- _EXERCISE DIRECTIONS_
No pictures should appear in the copy; otherwise retype the entries exactly.
***** RECORDS FOR PROCESSING
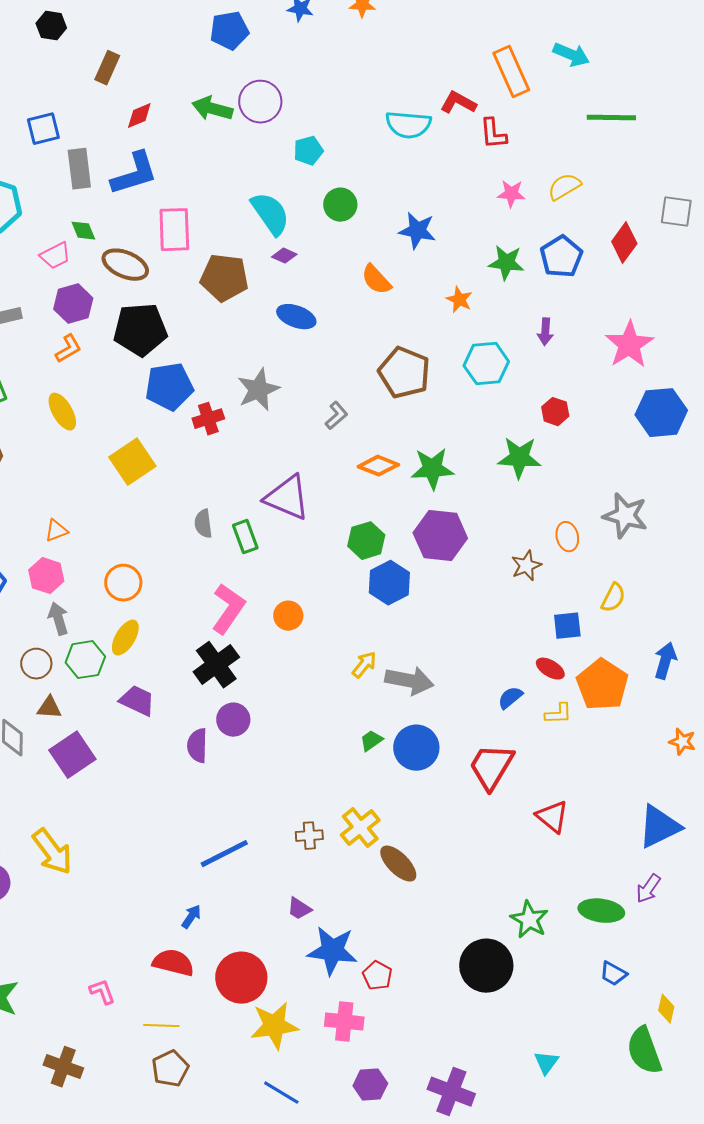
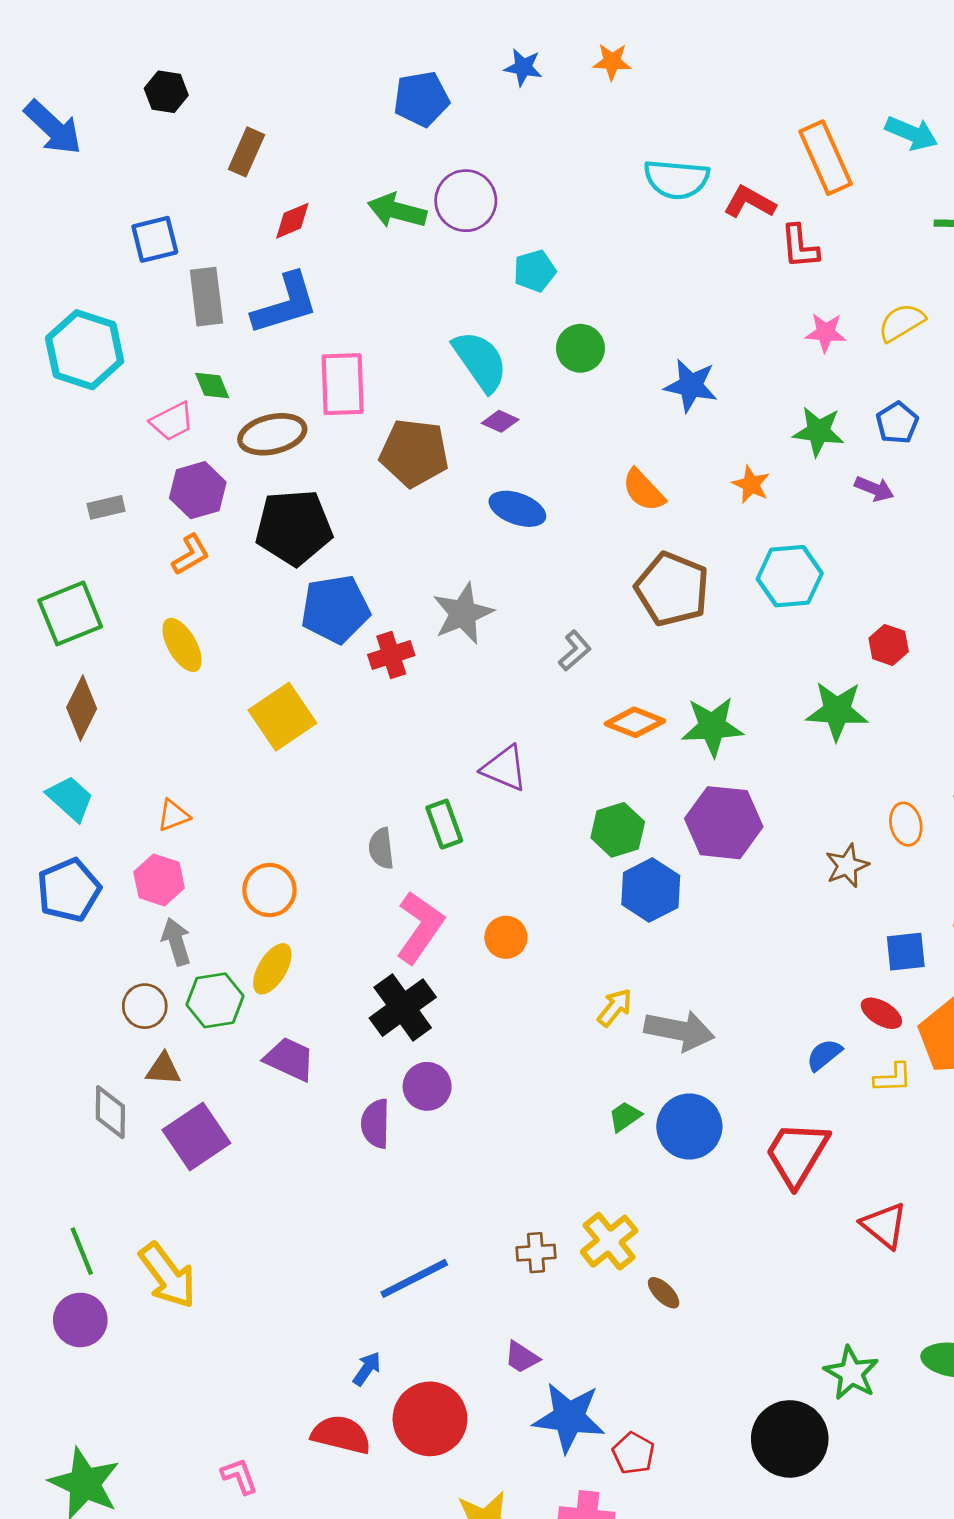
cyan semicircle: (408, 125) -> (676, 179), moved
blue pentagon: (561, 257) -> (897, 423), size x0.7
brown ellipse: (125, 265) -> (272, 434), turned -36
orange semicircle: (376, 280) -> (644, 490), moved
purple arrow: (545, 332) -> (874, 489), moved, turned -72
purple triangle: (287, 498) -> (504, 768), size x0.7
gray semicircle: (203, 524) -> (381, 848), moved
brown ellipse: (398, 864) -> (664, 1293), size x0.6
red circle: (241, 978) -> (430, 1419), moved

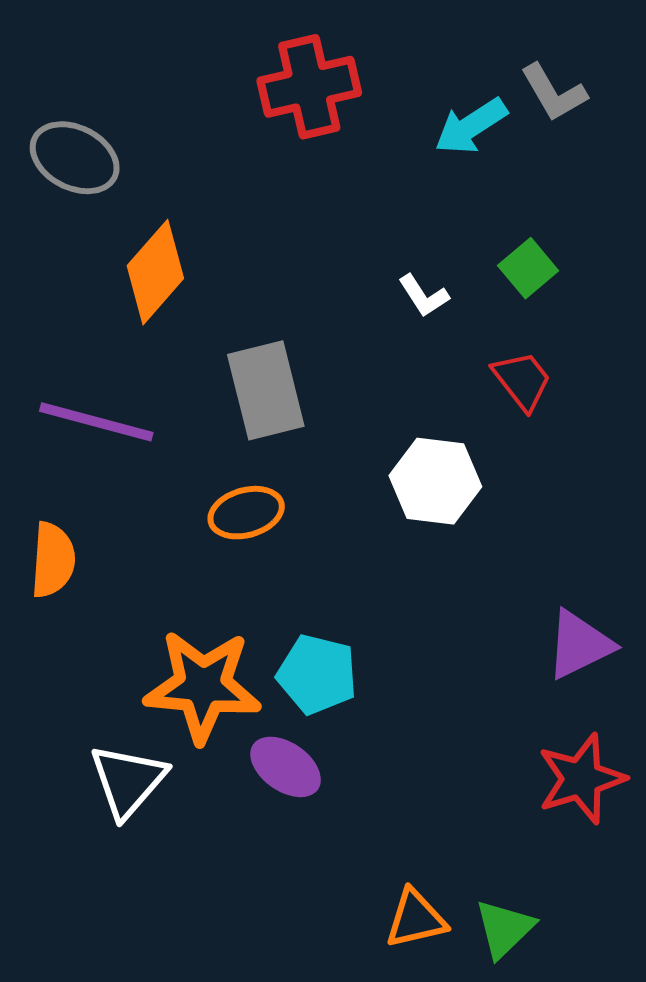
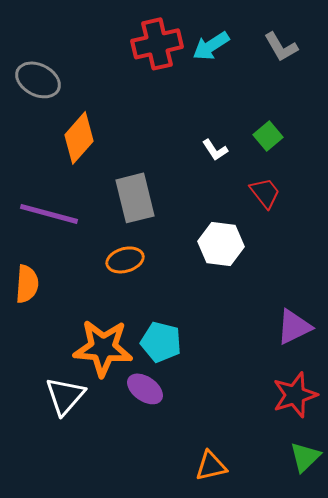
cyan arrow: (471, 126) -> (211, 46), moved
green triangle: (504, 929) -> (305, 457), moved

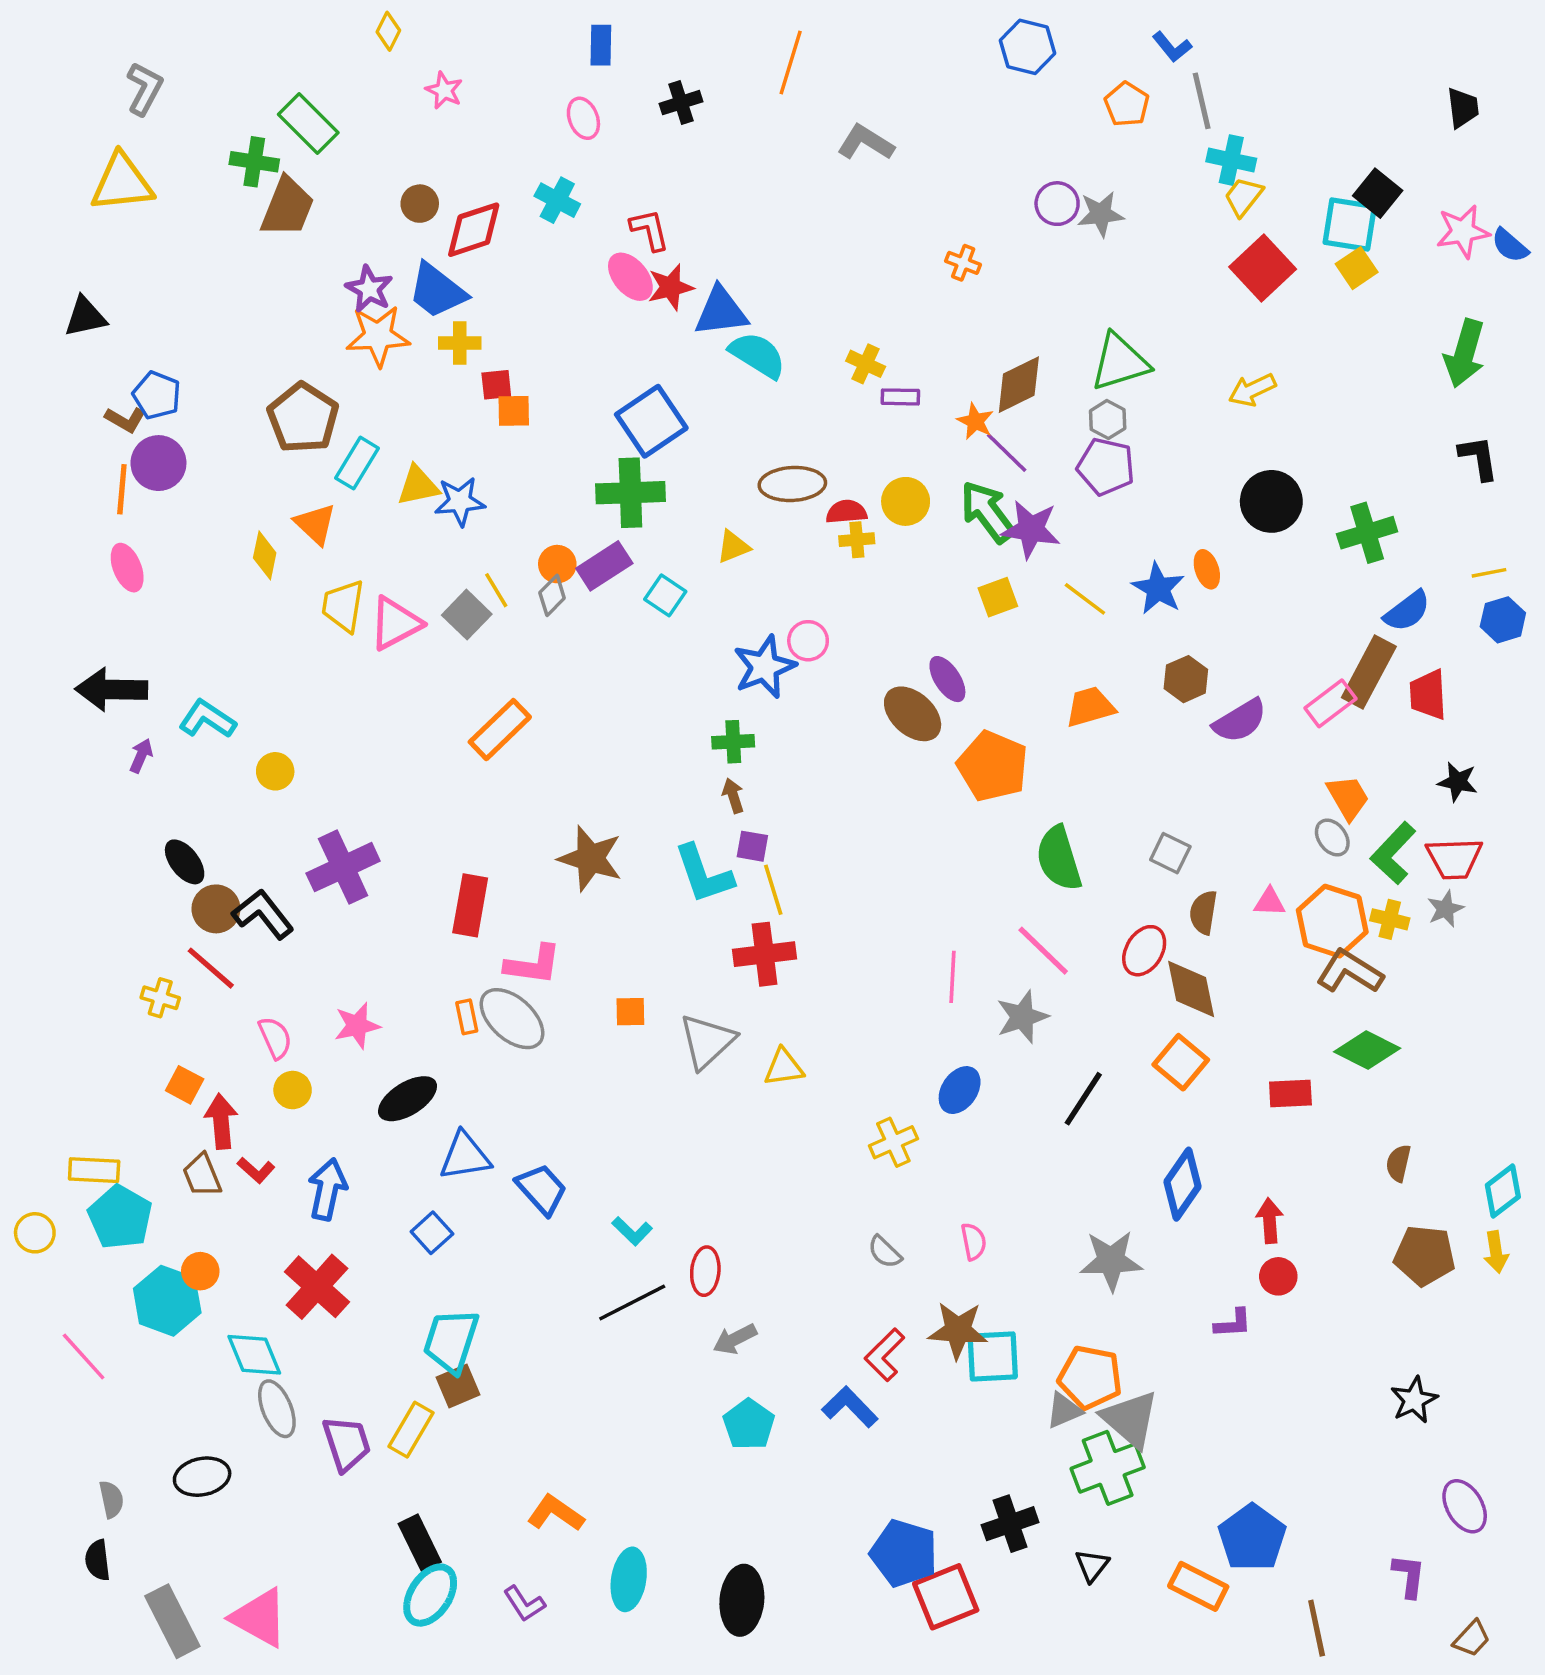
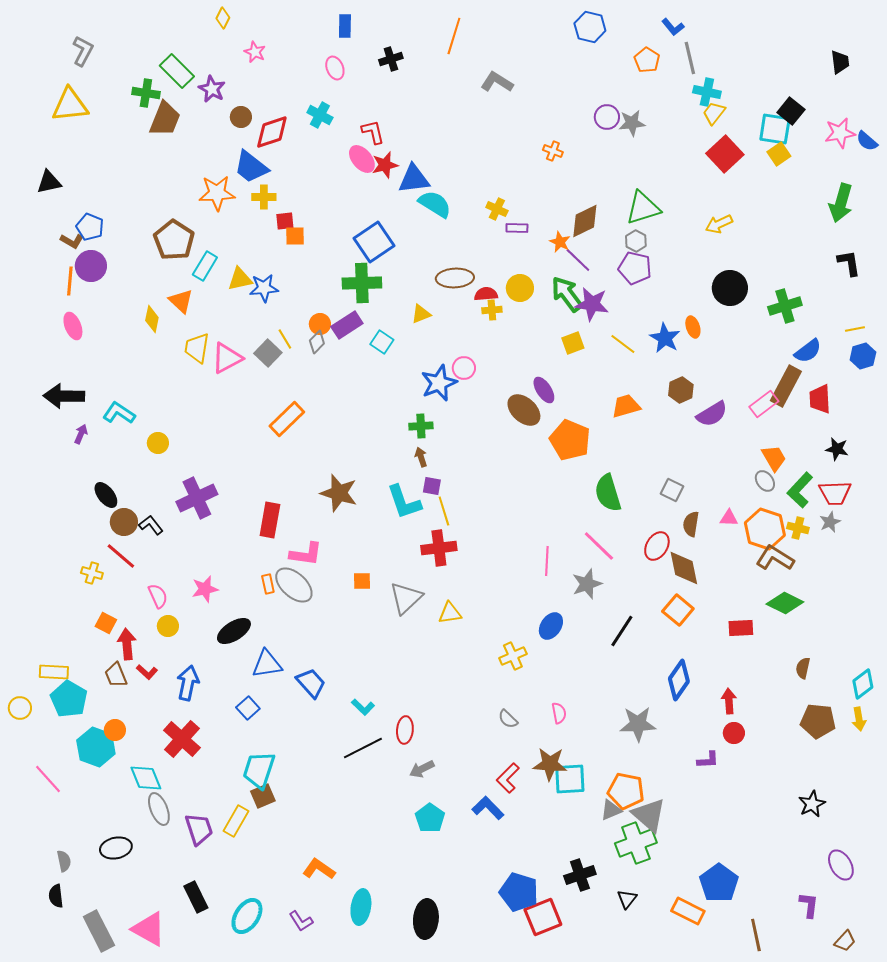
purple star: (369, 289) -> (212, 89), moved
black L-shape: (263, 914) -> (151, 525), size x0.7
black rectangle: (420, 1543) -> (196, 897), moved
**********
- _TASK RESULT_
cyan semicircle: (408, 125) -> (676, 179), moved
blue pentagon: (561, 257) -> (897, 423), size x0.7
brown ellipse: (125, 265) -> (272, 434), turned -36
orange semicircle: (376, 280) -> (644, 490), moved
purple arrow: (545, 332) -> (874, 489), moved, turned -72
purple triangle: (287, 498) -> (504, 768), size x0.7
gray semicircle: (203, 524) -> (381, 848), moved
brown ellipse: (398, 864) -> (664, 1293), size x0.6
red circle: (241, 978) -> (430, 1419), moved

cyan arrow: (471, 126) -> (211, 46), moved
green triangle: (504, 929) -> (305, 457), moved

purple star: (369, 289) -> (212, 89), moved
black L-shape: (263, 914) -> (151, 525), size x0.7
black rectangle: (420, 1543) -> (196, 897), moved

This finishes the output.